DATA SEGMENT:

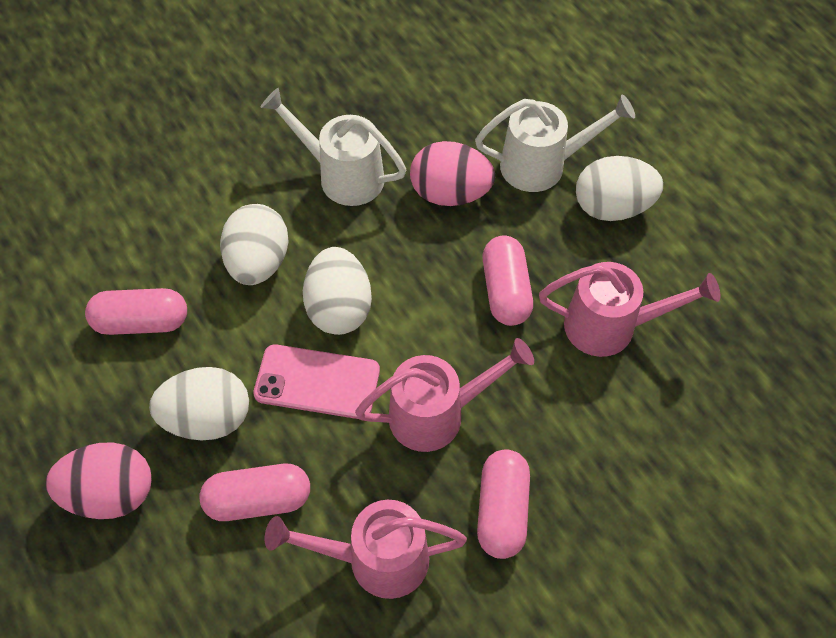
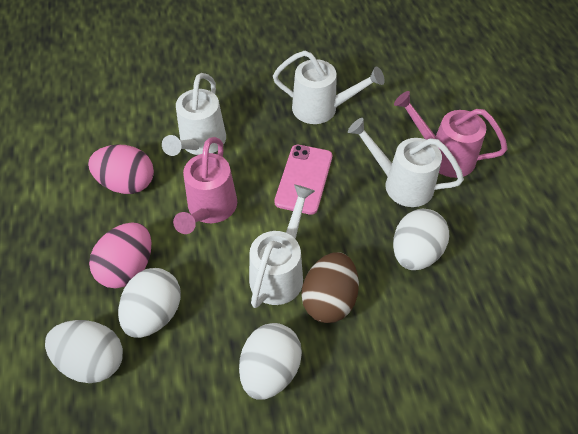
brown egg: 0 -> 1
pink capsule: 4 -> 0
pink watering can: 3 -> 2
white watering can: 2 -> 4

WHAT IS REQUIRED:
Without any of its images, the data above should be returned exactly.

SOLUTION TO THIS PROBLEM:
brown egg: 0 -> 1
pink capsule: 4 -> 0
pink watering can: 3 -> 2
white watering can: 2 -> 4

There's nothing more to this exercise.